--- Provided data Enclosed Below ---
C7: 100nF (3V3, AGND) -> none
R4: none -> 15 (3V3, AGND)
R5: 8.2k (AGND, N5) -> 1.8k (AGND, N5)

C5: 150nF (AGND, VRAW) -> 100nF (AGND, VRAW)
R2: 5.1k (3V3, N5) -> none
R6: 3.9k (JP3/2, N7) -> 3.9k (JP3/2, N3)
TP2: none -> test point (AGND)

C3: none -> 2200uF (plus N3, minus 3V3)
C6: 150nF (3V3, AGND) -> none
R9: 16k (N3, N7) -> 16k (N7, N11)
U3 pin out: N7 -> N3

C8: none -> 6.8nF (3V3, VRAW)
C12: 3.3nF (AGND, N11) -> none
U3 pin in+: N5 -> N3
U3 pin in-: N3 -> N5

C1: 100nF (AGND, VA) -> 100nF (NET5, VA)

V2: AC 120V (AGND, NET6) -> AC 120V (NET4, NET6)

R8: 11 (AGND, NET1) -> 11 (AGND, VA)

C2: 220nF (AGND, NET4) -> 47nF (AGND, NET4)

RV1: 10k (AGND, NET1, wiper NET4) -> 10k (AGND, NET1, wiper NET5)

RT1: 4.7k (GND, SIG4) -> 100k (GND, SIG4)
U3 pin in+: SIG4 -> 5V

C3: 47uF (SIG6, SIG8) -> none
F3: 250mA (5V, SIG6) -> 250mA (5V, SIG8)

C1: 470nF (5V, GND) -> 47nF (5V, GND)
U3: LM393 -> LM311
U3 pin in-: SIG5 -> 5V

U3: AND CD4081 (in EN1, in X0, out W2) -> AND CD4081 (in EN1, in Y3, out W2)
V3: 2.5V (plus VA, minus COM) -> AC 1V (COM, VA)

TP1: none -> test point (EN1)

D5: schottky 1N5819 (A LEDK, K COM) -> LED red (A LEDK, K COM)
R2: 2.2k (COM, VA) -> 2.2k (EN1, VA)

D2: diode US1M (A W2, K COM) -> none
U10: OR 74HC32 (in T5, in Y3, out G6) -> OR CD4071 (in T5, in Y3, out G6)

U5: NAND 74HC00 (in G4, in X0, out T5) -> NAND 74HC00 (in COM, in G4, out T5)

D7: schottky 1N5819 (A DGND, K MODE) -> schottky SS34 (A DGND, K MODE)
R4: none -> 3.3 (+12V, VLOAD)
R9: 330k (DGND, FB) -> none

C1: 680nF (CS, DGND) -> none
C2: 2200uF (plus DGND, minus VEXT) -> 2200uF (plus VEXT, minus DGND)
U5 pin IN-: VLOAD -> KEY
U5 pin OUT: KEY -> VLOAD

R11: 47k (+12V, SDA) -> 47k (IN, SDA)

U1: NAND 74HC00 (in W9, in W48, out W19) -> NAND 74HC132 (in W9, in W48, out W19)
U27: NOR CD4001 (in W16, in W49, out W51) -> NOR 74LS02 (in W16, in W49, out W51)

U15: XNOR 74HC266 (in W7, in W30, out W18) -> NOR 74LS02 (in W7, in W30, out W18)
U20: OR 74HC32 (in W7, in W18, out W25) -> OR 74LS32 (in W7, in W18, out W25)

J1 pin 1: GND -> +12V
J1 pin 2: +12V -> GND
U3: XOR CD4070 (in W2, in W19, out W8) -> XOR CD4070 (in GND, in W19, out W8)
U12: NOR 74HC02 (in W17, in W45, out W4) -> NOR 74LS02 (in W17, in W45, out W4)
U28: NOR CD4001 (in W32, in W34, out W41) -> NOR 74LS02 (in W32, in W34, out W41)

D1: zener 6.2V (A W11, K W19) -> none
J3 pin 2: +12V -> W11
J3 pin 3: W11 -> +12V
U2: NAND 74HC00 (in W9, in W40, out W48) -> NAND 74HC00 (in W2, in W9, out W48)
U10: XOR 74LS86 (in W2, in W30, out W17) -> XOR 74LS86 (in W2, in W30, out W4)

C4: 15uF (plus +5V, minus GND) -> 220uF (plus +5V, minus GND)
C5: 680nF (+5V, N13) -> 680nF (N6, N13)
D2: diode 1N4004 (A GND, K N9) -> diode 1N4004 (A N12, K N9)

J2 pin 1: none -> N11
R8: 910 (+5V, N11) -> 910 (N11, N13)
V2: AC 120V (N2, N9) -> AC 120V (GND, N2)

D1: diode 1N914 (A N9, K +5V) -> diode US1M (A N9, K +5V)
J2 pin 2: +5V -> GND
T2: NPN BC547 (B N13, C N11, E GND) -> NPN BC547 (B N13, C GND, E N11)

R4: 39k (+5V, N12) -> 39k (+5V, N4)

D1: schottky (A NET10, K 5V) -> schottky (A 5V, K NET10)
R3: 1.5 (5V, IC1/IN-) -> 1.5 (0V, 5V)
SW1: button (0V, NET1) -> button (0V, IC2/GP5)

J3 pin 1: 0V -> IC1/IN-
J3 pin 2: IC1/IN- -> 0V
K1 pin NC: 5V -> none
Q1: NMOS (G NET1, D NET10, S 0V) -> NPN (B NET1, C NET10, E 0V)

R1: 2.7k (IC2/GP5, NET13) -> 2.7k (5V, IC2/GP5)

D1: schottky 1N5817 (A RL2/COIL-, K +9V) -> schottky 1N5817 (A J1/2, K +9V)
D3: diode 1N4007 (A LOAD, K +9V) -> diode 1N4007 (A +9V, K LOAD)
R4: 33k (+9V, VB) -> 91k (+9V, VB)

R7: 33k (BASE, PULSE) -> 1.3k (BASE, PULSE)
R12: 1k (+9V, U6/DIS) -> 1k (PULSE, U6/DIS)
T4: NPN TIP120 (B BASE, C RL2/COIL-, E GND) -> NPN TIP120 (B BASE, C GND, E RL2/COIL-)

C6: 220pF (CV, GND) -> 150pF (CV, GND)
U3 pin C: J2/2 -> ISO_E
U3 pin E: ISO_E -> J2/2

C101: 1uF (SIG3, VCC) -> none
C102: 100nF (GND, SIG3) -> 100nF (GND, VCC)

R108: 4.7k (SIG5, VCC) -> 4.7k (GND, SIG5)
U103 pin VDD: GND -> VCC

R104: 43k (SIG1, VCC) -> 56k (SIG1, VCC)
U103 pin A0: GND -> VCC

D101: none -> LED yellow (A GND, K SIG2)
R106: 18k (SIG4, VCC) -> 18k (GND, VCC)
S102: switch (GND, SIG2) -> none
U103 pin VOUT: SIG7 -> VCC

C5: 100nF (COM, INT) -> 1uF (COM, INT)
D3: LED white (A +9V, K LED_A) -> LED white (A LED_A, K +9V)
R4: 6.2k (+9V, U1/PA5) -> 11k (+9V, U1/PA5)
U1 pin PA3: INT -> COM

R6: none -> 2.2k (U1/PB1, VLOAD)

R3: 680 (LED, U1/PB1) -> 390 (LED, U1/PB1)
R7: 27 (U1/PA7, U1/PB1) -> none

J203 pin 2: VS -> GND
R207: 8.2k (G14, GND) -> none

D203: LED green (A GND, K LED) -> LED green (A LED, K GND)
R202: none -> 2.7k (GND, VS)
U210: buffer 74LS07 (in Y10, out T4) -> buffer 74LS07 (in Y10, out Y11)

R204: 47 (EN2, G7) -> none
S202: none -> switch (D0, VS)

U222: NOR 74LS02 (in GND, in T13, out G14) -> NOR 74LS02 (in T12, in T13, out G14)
--- End of Enclosed Provided data ---
Exercise: In the entries above, the lines from the one bearing "U3 pin in-: N3 -> N5" up to and including the one bearing "TP1: none -> test point (EN1)" should be transcribed exactly; no other line is wanted.

Exercise response:
U3 pin in-: N3 -> N5

C1: 100nF (AGND, VA) -> 100nF (NET5, VA)

V2: AC 120V (AGND, NET6) -> AC 120V (NET4, NET6)

R8: 11 (AGND, NET1) -> 11 (AGND, VA)

C2: 220nF (AGND, NET4) -> 47nF (AGND, NET4)

RV1: 10k (AGND, NET1, wiper NET4) -> 10k (AGND, NET1, wiper NET5)

RT1: 4.7k (GND, SIG4) -> 100k (GND, SIG4)
U3 pin in+: SIG4 -> 5V

C3: 47uF (SIG6, SIG8) -> none
F3: 250mA (5V, SIG6) -> 250mA (5V, SIG8)

C1: 470nF (5V, GND) -> 47nF (5V, GND)
U3: LM393 -> LM311
U3 pin in-: SIG5 -> 5V

U3: AND CD4081 (in EN1, in X0, out W2) -> AND CD4081 (in EN1, in Y3, out W2)
V3: 2.5V (plus VA, minus COM) -> AC 1V (COM, VA)

TP1: none -> test point (EN1)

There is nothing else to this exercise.